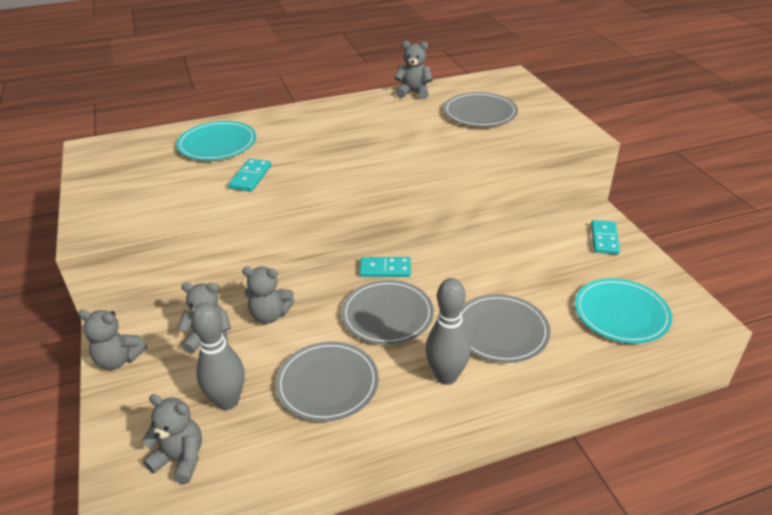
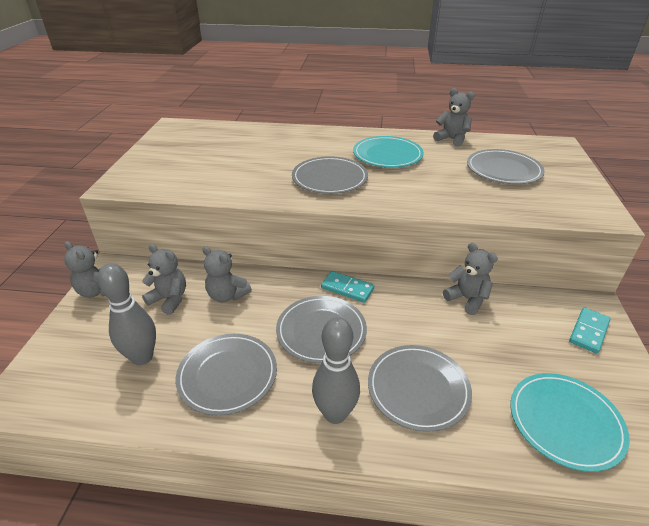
camera: 25 degrees right, 0 degrees up
(180, 459) = (72, 393): grey teddy bear -> grey teddy bear (467, 299)
(217, 144) = (260, 143): turquoise plate -> turquoise plate (387, 155)
(250, 177) = (262, 174): turquoise domino -> none
(324, 163) = (329, 178): none -> grey plate

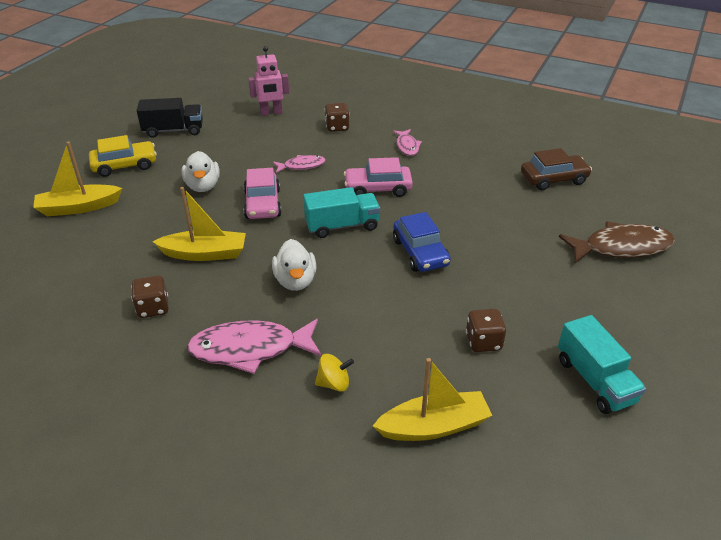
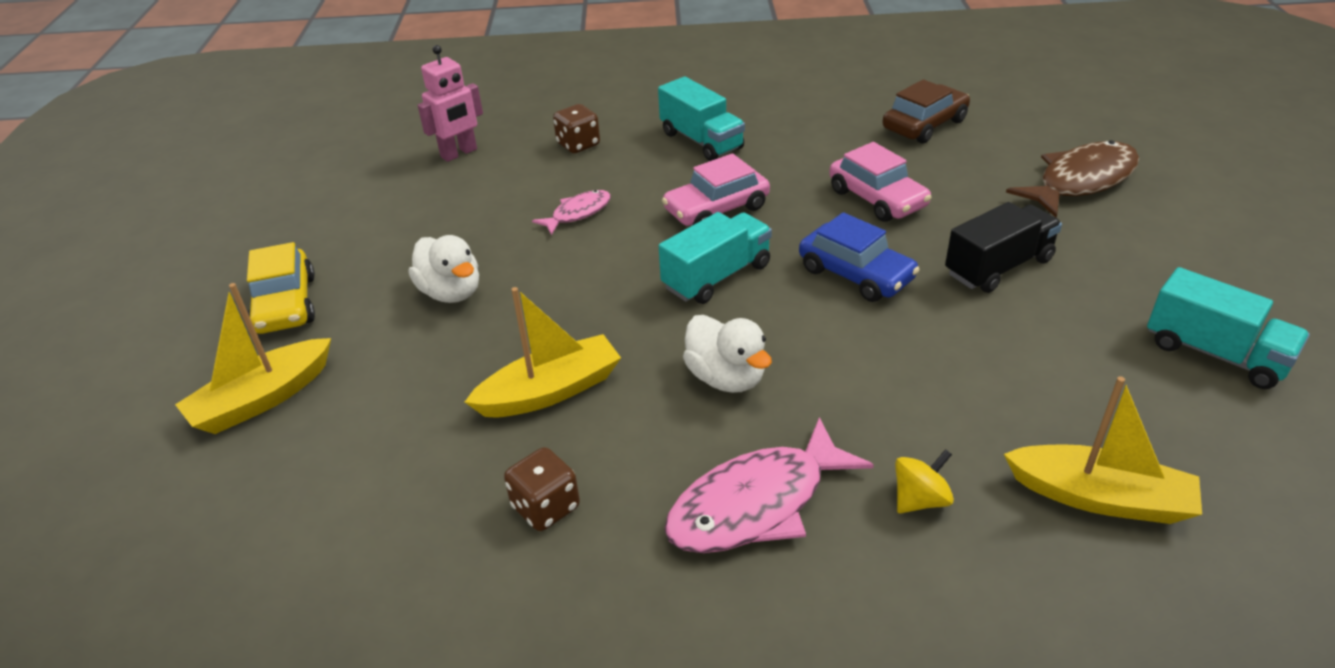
camera: 25 degrees left, 0 degrees up
(125, 165) = (285, 304): yellow car -> yellow car turned 120 degrees clockwise
(173, 130) = (322, 225): black truck -> black truck (998, 267)
(263, 204) = (571, 286): pink car -> pink car (877, 198)
(407, 146) = (701, 141): pink fish -> turquoise truck
(434, 426) = (1100, 497): yellow boat -> yellow boat turned 60 degrees clockwise
(483, 342) = (1047, 359): brown dice -> none

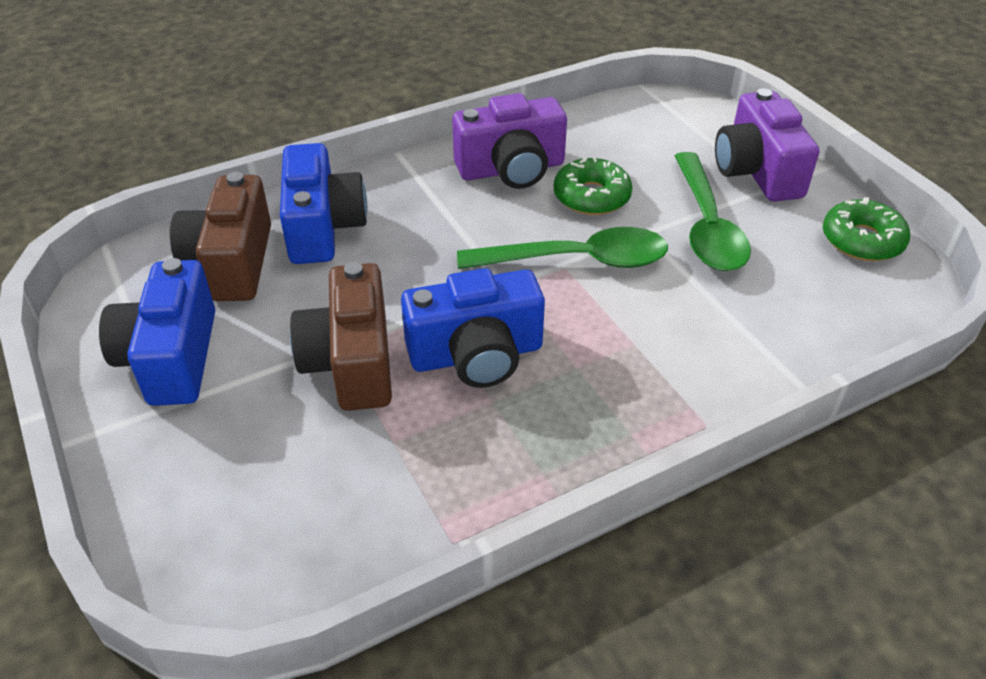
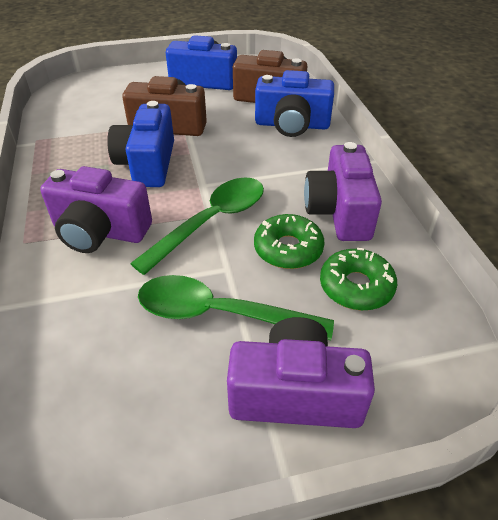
camera: 105 degrees right, 0 degrees up
(576, 260) = (211, 222): green spoon -> green spoon turned 150 degrees counterclockwise
(644, 354) = (100, 231): none -> purple camera
(862, 240) = (140, 445): green donut -> green donut (356, 286)

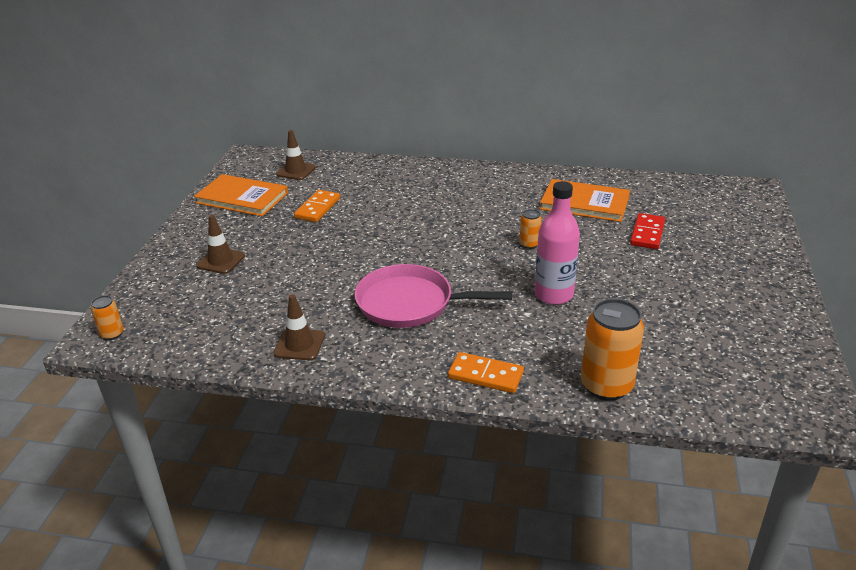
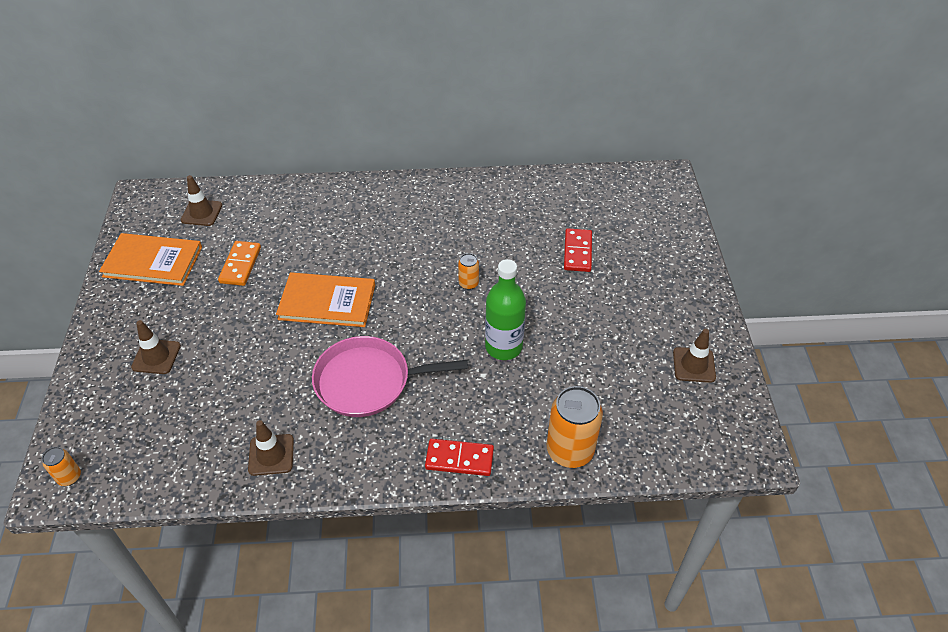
camera: 15 degrees left, 15 degrees up
(485, 375) = (459, 459): orange domino -> red domino
(553, 295) = (503, 347): pink bottle -> green bottle
(584, 203) = (512, 219): orange book -> orange book (327, 302)
(761, 335) = (694, 365): none -> brown traffic cone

────────────────

DIRECTIONS FOR THIS TASK :: In your copy of the data above, leave out the pictures and repeat everything else exactly.

ANSWER AREA ::
camera: 25 degrees right, 0 degrees up
(180, 459) = (72, 393): grey teddy bear -> grey teddy bear (467, 299)
(217, 144) = (260, 143): turquoise plate -> turquoise plate (387, 155)
(250, 177) = (262, 174): turquoise domino -> none
(324, 163) = (329, 178): none -> grey plate

camera: 25 degrees left, 0 degrees up
(125, 165) = (285, 304): yellow car -> yellow car turned 120 degrees clockwise
(173, 130) = (322, 225): black truck -> black truck (998, 267)
(263, 204) = (571, 286): pink car -> pink car (877, 198)
(407, 146) = (701, 141): pink fish -> turquoise truck
(434, 426) = (1100, 497): yellow boat -> yellow boat turned 60 degrees clockwise
(483, 342) = (1047, 359): brown dice -> none

camera: 105 degrees right, 0 degrees up
(576, 260) = (211, 222): green spoon -> green spoon turned 150 degrees counterclockwise
(644, 354) = (100, 231): none -> purple camera
(862, 240) = (140, 445): green donut -> green donut (356, 286)

camera: 15 degrees left, 15 degrees up
(485, 375) = (459, 459): orange domino -> red domino
(553, 295) = (503, 347): pink bottle -> green bottle
(584, 203) = (512, 219): orange book -> orange book (327, 302)
(761, 335) = (694, 365): none -> brown traffic cone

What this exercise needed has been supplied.